DATA SUPPLIED =
———
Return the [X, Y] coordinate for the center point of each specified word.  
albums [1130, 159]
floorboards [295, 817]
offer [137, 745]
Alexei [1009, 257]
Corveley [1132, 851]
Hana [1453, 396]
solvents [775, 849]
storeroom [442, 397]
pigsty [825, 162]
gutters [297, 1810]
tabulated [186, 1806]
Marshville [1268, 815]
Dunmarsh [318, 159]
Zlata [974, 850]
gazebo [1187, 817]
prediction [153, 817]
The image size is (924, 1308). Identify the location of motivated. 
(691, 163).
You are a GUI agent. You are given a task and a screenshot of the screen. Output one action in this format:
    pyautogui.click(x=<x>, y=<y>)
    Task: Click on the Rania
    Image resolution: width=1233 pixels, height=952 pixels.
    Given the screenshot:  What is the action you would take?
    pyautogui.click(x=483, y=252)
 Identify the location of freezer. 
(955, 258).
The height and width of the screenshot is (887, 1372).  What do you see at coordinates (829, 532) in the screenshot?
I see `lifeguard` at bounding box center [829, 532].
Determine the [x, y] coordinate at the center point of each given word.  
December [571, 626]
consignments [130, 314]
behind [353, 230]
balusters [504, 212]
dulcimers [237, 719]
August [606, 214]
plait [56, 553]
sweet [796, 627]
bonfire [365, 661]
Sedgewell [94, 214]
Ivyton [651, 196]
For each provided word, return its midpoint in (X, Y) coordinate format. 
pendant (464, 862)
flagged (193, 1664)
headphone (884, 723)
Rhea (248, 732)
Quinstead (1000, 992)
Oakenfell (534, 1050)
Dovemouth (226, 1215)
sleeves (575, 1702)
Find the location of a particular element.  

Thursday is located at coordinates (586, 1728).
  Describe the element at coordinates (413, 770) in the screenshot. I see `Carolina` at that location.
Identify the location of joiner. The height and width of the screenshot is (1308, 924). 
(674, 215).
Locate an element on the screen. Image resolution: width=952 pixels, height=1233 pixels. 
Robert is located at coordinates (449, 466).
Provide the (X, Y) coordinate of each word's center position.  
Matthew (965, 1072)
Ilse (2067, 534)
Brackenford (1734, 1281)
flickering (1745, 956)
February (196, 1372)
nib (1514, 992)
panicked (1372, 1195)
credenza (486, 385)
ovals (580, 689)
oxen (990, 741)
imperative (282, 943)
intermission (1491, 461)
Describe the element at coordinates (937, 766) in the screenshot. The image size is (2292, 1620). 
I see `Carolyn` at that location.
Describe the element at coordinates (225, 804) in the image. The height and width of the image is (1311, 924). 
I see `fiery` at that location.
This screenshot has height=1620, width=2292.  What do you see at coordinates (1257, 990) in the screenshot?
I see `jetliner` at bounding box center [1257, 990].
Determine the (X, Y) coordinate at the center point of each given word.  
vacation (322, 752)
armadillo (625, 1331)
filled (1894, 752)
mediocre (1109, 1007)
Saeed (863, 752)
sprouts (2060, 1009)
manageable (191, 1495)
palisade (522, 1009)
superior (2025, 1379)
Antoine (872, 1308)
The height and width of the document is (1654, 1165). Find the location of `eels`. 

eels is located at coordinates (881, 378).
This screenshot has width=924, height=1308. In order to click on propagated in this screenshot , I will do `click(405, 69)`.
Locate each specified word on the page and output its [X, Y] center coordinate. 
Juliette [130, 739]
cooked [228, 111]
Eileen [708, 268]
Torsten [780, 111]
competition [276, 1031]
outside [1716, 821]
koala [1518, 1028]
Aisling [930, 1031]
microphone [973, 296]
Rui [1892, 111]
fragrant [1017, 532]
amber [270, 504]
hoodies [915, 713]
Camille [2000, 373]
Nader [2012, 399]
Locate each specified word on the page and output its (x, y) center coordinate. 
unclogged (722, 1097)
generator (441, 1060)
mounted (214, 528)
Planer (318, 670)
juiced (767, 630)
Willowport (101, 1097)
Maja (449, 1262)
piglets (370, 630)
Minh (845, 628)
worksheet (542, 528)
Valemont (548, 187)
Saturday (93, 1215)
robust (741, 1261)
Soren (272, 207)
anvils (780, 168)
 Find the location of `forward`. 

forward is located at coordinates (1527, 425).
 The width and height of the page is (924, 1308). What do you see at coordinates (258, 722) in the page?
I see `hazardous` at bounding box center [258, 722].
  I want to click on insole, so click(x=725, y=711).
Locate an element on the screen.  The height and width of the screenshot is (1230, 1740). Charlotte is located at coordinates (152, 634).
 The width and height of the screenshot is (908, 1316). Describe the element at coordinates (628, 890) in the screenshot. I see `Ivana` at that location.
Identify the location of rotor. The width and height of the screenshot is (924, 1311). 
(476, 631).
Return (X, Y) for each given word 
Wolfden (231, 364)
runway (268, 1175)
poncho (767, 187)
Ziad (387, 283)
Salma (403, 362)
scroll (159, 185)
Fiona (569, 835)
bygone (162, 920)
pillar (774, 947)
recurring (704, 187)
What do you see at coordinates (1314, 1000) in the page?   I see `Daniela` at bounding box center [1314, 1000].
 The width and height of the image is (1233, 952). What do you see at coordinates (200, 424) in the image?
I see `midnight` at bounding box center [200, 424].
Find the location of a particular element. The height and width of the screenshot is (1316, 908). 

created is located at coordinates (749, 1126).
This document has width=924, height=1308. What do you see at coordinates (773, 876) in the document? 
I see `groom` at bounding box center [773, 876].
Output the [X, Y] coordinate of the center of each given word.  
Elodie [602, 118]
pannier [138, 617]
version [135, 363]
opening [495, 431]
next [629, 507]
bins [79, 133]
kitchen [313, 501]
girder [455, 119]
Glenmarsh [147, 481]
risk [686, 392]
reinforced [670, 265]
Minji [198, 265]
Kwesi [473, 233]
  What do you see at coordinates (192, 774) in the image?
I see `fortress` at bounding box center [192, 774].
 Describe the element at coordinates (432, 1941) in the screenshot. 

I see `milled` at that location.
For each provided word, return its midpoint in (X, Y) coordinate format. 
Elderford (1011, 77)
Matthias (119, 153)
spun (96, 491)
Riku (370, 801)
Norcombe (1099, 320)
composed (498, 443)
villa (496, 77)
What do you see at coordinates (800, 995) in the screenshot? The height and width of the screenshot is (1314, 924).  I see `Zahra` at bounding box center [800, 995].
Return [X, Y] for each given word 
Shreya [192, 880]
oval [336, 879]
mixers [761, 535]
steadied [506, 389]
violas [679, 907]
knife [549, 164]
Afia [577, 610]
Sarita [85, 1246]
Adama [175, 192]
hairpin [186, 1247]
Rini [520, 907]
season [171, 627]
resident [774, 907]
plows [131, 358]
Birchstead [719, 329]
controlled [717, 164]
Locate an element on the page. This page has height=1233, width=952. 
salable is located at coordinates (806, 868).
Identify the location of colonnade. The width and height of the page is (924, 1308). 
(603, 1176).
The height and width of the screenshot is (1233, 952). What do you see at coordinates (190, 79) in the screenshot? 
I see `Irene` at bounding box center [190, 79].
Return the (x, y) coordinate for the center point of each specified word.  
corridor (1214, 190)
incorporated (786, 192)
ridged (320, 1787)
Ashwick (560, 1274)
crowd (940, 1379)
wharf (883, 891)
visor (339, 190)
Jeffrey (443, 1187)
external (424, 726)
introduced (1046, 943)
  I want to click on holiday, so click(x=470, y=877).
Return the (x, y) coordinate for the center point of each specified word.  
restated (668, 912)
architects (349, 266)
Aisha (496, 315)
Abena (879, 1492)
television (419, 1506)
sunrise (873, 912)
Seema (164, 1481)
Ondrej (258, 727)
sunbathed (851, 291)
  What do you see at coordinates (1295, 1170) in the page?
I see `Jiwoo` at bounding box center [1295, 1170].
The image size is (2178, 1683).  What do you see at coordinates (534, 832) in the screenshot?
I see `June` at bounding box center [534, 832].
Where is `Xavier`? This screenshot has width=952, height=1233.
———
PROBLEM REQUIREMENTS = Rewrite the data above, swapping "center point" for "midpoint" everywhere and leaving everything else unchanged.

REPLY TO THE EXERCISE =
Return the [X, Y] coordinate for the midpoint of each specified word.  
albums [1130, 159]
floorboards [295, 817]
offer [137, 745]
Alexei [1009, 257]
Corveley [1132, 851]
Hana [1453, 396]
solvents [775, 849]
storeroom [442, 397]
pigsty [825, 162]
gutters [297, 1810]
tabulated [186, 1806]
Marshville [1268, 815]
Dunmarsh [318, 159]
Zlata [974, 850]
gazebo [1187, 817]
prediction [153, 817]
The image size is (924, 1308). Identify the location of motivated. 
(691, 163).
You are a GUI agent. You are given a task and a screenshot of the screen. Output one action in this format:
    pyautogui.click(x=<x>, y=<y>)
    Task: Click on the Rania
    Image resolution: width=1233 pixels, height=952 pixels.
    Given the screenshot:  What is the action you would take?
    pyautogui.click(x=483, y=252)
 Identify the location of freezer. 
(955, 258).
The height and width of the screenshot is (887, 1372).  What do you see at coordinates (829, 532) in the screenshot?
I see `lifeguard` at bounding box center [829, 532].
Determine the [x, y] coordinate at the midpoint of each given word.  
December [571, 626]
consignments [130, 314]
behind [353, 230]
balusters [504, 212]
dulcimers [237, 719]
August [606, 214]
plait [56, 553]
sweet [796, 627]
bonfire [365, 661]
Sedgewell [94, 214]
Ivyton [651, 196]
For each provided word, return its midpoint in (X, Y) coordinate format. 
pendant (464, 862)
flagged (193, 1664)
headphone (884, 723)
Rhea (248, 732)
Quinstead (1000, 992)
Oakenfell (534, 1050)
Dovemouth (226, 1215)
sleeves (575, 1702)
Find the location of a particular element.  

Thursday is located at coordinates (586, 1728).
  Describe the element at coordinates (413, 770) in the screenshot. I see `Carolina` at that location.
Identify the location of joiner. The height and width of the screenshot is (1308, 924). 
(674, 215).
Locate an element on the screen. Image resolution: width=952 pixels, height=1233 pixels. 
Robert is located at coordinates (449, 466).
Provide the (X, Y) coordinate of each word's center position.  
Matthew (965, 1072)
Ilse (2067, 534)
Brackenford (1734, 1281)
flickering (1745, 956)
February (196, 1372)
nib (1514, 992)
panicked (1372, 1195)
credenza (486, 385)
ovals (580, 689)
oxen (990, 741)
imperative (282, 943)
intermission (1491, 461)
Describe the element at coordinates (937, 766) in the screenshot. The image size is (2292, 1620). 
I see `Carolyn` at that location.
Describe the element at coordinates (225, 804) in the image. The height and width of the image is (1311, 924). 
I see `fiery` at that location.
This screenshot has height=1620, width=2292.  What do you see at coordinates (1257, 990) in the screenshot?
I see `jetliner` at bounding box center [1257, 990].
Determine the (X, Y) coordinate at the midpoint of each given word.  
vacation (322, 752)
armadillo (625, 1331)
filled (1894, 752)
mediocre (1109, 1007)
Saeed (863, 752)
sprouts (2060, 1009)
manageable (191, 1495)
palisade (522, 1009)
superior (2025, 1379)
Antoine (872, 1308)
The height and width of the document is (1654, 1165). Find the location of `eels`. 

eels is located at coordinates (881, 378).
This screenshot has width=924, height=1308. In order to click on propagated in this screenshot , I will do `click(405, 69)`.
Locate each specified word on the page and output its [X, Y] center coordinate. 
Juliette [130, 739]
cooked [228, 111]
Eileen [708, 268]
Torsten [780, 111]
competition [276, 1031]
outside [1716, 821]
koala [1518, 1028]
Aisling [930, 1031]
microphone [973, 296]
Rui [1892, 111]
fragrant [1017, 532]
amber [270, 504]
hoodies [915, 713]
Camille [2000, 373]
Nader [2012, 399]
Locate each specified word on the page and output its (x, y) center coordinate. 
unclogged (722, 1097)
generator (441, 1060)
mounted (214, 528)
Planer (318, 670)
juiced (767, 630)
Willowport (101, 1097)
Maja (449, 1262)
piglets (370, 630)
Minh (845, 628)
worksheet (542, 528)
Valemont (548, 187)
Saturday (93, 1215)
robust (741, 1261)
Soren (272, 207)
anvils (780, 168)
 Find the location of `forward`. 

forward is located at coordinates (1527, 425).
 The width and height of the page is (924, 1308). What do you see at coordinates (258, 722) in the page?
I see `hazardous` at bounding box center [258, 722].
  I want to click on insole, so click(x=725, y=711).
Locate an element on the screen.  The height and width of the screenshot is (1230, 1740). Charlotte is located at coordinates (152, 634).
 The width and height of the screenshot is (908, 1316). Describe the element at coordinates (628, 890) in the screenshot. I see `Ivana` at that location.
Identify the location of rotor. The width and height of the screenshot is (924, 1311). 
(476, 631).
Return (X, Y) for each given word 
Wolfden (231, 364)
runway (268, 1175)
poncho (767, 187)
Ziad (387, 283)
Salma (403, 362)
scroll (159, 185)
Fiona (569, 835)
bygone (162, 920)
pillar (774, 947)
recurring (704, 187)
What do you see at coordinates (1314, 1000) in the page?   I see `Daniela` at bounding box center [1314, 1000].
 The width and height of the image is (1233, 952). What do you see at coordinates (200, 424) in the image?
I see `midnight` at bounding box center [200, 424].
Find the location of a particular element. The height and width of the screenshot is (1316, 908). 

created is located at coordinates (749, 1126).
This document has width=924, height=1308. What do you see at coordinates (773, 876) in the document? 
I see `groom` at bounding box center [773, 876].
Output the [X, Y] coordinate of the center of each given word.  
Elodie [602, 118]
pannier [138, 617]
version [135, 363]
opening [495, 431]
next [629, 507]
bins [79, 133]
kitchen [313, 501]
girder [455, 119]
Glenmarsh [147, 481]
risk [686, 392]
reinforced [670, 265]
Minji [198, 265]
Kwesi [473, 233]
  What do you see at coordinates (192, 774) in the image?
I see `fortress` at bounding box center [192, 774].
 Describe the element at coordinates (432, 1941) in the screenshot. 

I see `milled` at that location.
For each provided word, return its midpoint in (X, Y) coordinate format. 
Elderford (1011, 77)
Matthias (119, 153)
spun (96, 491)
Riku (370, 801)
Norcombe (1099, 320)
composed (498, 443)
villa (496, 77)
What do you see at coordinates (800, 995) in the screenshot? The height and width of the screenshot is (1314, 924).  I see `Zahra` at bounding box center [800, 995].
Return [X, Y] for each given word 
Shreya [192, 880]
oval [336, 879]
mixers [761, 535]
steadied [506, 389]
violas [679, 907]
knife [549, 164]
Afia [577, 610]
Sarita [85, 1246]
Adama [175, 192]
hairpin [186, 1247]
Rini [520, 907]
season [171, 627]
resident [774, 907]
plows [131, 358]
Birchstead [719, 329]
controlled [717, 164]
Locate an element on the page. This page has height=1233, width=952. 
salable is located at coordinates (806, 868).
Identify the location of colonnade. The width and height of the page is (924, 1308). 
(603, 1176).
The height and width of the screenshot is (1233, 952). What do you see at coordinates (190, 79) in the screenshot? 
I see `Irene` at bounding box center [190, 79].
Return the (x, y) coordinate for the midpoint of each specified word.  
corridor (1214, 190)
incorporated (786, 192)
ridged (320, 1787)
Ashwick (560, 1274)
crowd (940, 1379)
wharf (883, 891)
visor (339, 190)
Jeffrey (443, 1187)
external (424, 726)
introduced (1046, 943)
  I want to click on holiday, so click(x=470, y=877).
Return the (x, y) coordinate for the midpoint of each specified word.  
restated (668, 912)
architects (349, 266)
Aisha (496, 315)
Abena (879, 1492)
television (419, 1506)
sunrise (873, 912)
Seema (164, 1481)
Ondrej (258, 727)
sunbathed (851, 291)
  What do you see at coordinates (1295, 1170) in the page?
I see `Jiwoo` at bounding box center [1295, 1170].
The image size is (2178, 1683).  What do you see at coordinates (534, 832) in the screenshot?
I see `June` at bounding box center [534, 832].
Where is `Xavier`? This screenshot has width=952, height=1233.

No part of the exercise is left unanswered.